Data records –
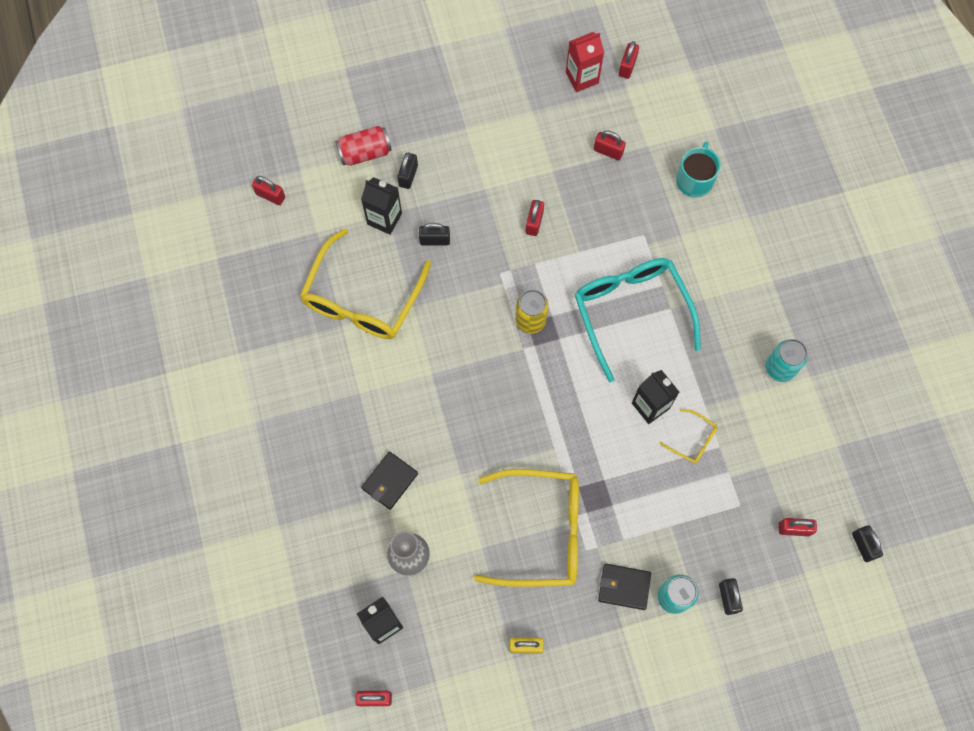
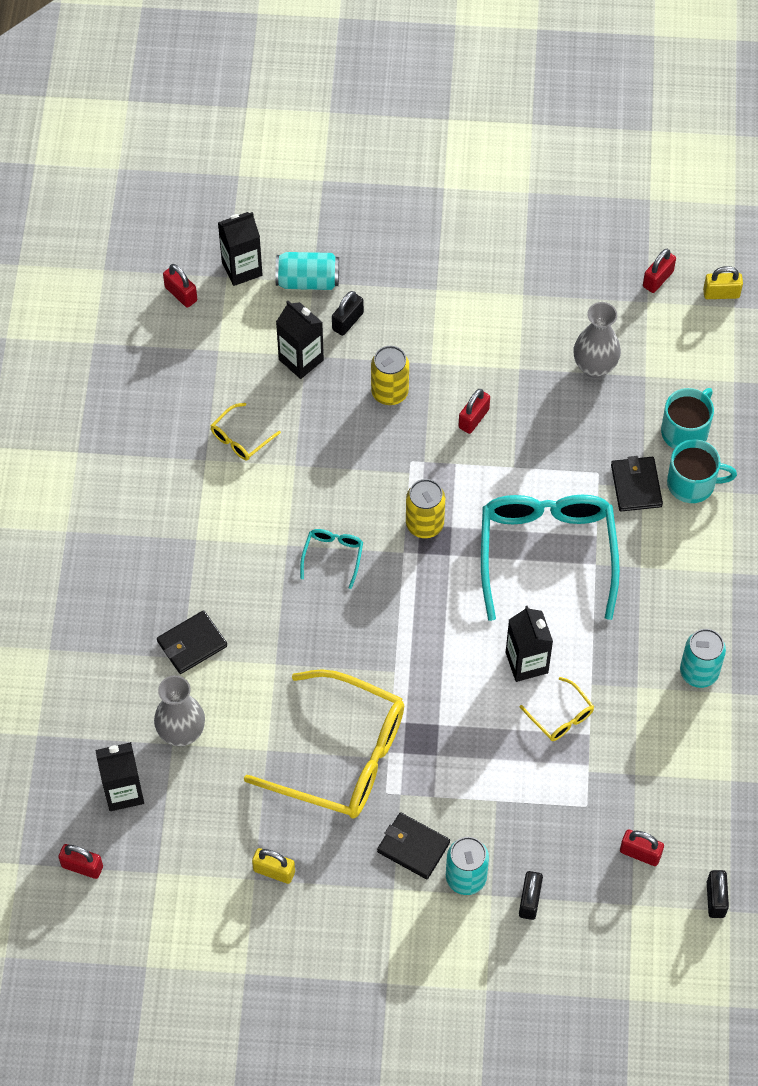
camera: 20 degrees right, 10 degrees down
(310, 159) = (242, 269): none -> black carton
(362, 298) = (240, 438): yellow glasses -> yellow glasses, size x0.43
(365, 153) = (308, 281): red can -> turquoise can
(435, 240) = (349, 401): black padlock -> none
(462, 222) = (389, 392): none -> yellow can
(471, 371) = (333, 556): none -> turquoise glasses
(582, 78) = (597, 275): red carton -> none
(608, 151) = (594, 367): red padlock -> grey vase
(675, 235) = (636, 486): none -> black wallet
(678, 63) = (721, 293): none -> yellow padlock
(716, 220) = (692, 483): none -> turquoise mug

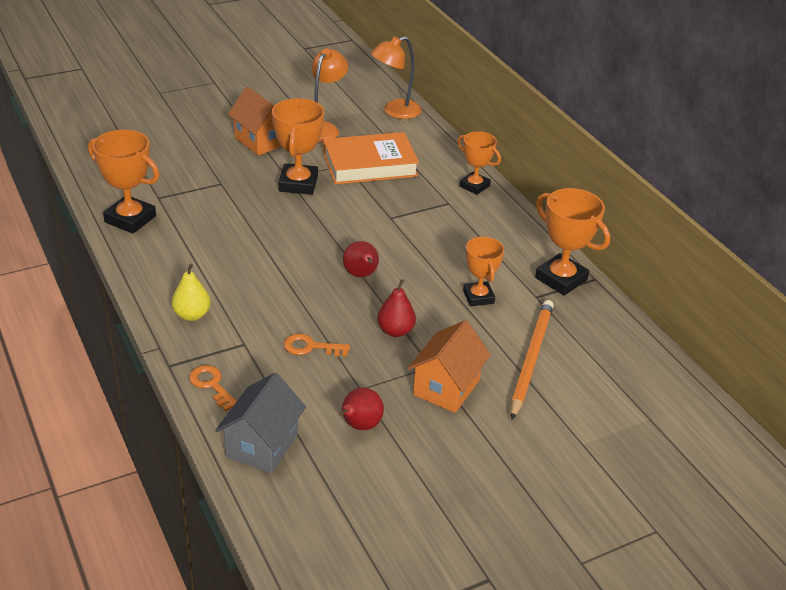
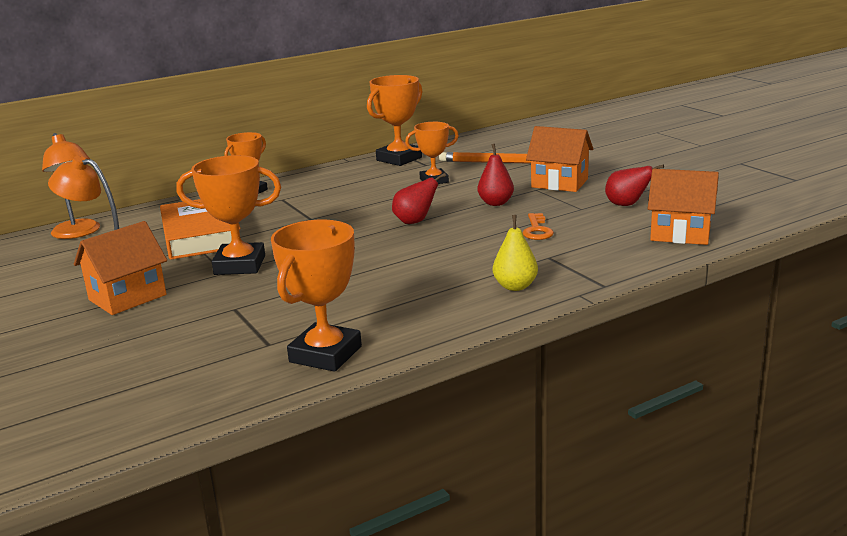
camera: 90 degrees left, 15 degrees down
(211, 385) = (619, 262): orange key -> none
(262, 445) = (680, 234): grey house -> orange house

Goal of the exercise –
In the entries above, find the line with "(362, 298) = (240, 438): yellow" and the line with "(471, 371) = (333, 556): none", then restate word for word both of them and every line between, with nothing more.

Exercise result –
(362, 298) = (240, 438): yellow glasses -> yellow glasses, size x0.43
(365, 153) = (308, 281): red can -> turquoise can
(435, 240) = (349, 401): black padlock -> none
(462, 222) = (389, 392): none -> yellow can
(471, 371) = (333, 556): none -> turquoise glasses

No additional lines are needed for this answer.